THE DATA START

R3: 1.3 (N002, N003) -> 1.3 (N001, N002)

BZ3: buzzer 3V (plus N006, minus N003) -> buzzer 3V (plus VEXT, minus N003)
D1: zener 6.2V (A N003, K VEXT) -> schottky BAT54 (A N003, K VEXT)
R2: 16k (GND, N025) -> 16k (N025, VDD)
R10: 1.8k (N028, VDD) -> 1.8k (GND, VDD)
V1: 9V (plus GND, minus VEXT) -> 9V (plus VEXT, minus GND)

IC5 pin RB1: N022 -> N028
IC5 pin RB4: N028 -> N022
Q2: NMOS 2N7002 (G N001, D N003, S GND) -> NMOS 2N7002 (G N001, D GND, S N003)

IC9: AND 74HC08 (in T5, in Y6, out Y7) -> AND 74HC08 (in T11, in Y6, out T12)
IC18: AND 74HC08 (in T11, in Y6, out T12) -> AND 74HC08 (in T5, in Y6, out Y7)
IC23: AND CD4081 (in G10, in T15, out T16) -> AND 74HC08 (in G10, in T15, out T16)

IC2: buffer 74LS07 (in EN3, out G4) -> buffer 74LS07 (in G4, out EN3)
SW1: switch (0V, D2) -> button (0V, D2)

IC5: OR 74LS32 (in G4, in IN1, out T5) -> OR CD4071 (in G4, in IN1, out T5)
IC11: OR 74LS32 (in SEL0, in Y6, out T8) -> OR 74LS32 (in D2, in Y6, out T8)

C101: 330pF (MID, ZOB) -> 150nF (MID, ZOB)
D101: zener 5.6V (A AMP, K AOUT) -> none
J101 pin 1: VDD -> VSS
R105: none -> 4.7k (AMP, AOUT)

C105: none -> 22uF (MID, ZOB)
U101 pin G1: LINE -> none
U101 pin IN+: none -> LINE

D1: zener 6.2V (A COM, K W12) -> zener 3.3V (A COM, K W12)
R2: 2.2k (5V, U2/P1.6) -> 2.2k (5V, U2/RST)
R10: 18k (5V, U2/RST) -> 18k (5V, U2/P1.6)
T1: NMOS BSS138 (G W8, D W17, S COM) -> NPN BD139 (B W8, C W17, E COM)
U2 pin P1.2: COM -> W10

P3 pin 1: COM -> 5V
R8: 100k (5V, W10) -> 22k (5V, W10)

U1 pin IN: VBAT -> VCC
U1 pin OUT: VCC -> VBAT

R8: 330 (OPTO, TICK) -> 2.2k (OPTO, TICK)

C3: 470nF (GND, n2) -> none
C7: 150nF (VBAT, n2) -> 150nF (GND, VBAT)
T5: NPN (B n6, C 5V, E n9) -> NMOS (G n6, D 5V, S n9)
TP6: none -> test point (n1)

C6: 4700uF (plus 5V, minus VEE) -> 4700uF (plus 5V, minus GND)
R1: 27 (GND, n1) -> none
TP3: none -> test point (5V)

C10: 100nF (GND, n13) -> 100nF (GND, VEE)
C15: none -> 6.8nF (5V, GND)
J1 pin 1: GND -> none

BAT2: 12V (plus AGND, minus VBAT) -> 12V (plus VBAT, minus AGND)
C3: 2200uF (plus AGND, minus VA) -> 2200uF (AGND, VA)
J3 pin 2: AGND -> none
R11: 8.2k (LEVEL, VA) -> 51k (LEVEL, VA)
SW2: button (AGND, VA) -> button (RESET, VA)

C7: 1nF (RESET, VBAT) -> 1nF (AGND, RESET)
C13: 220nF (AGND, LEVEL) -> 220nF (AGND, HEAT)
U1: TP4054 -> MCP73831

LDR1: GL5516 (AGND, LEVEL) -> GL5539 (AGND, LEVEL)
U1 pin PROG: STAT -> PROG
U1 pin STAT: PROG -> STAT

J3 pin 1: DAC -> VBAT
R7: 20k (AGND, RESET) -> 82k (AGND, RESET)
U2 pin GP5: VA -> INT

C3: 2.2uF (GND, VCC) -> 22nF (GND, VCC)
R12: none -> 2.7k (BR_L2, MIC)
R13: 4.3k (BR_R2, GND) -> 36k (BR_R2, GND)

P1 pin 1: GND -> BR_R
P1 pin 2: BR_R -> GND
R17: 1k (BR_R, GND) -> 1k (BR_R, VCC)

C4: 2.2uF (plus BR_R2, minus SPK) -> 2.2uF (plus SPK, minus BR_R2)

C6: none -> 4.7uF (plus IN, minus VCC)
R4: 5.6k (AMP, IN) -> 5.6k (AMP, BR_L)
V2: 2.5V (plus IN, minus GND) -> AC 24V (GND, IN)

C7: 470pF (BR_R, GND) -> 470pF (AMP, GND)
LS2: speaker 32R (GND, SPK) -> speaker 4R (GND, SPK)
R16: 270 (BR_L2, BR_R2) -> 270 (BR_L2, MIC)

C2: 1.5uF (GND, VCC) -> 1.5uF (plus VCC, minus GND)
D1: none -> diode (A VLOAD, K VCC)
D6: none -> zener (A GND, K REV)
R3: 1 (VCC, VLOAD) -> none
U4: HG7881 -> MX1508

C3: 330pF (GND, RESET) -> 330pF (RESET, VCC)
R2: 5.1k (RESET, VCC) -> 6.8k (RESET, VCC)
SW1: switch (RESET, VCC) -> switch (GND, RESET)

THE DATA END

YOUR GOAL -> Repeat the data word for word, starting at its first line and stopping after the line that contains "IC5 pin RB4: N028 -> N022".

EXERCISE RESPONSE ->
R3: 1.3 (N002, N003) -> 1.3 (N001, N002)

BZ3: buzzer 3V (plus N006, minus N003) -> buzzer 3V (plus VEXT, minus N003)
D1: zener 6.2V (A N003, K VEXT) -> schottky BAT54 (A N003, K VEXT)
R2: 16k (GND, N025) -> 16k (N025, VDD)
R10: 1.8k (N028, VDD) -> 1.8k (GND, VDD)
V1: 9V (plus GND, minus VEXT) -> 9V (plus VEXT, minus GND)

IC5 pin RB1: N022 -> N028
IC5 pin RB4: N028 -> N022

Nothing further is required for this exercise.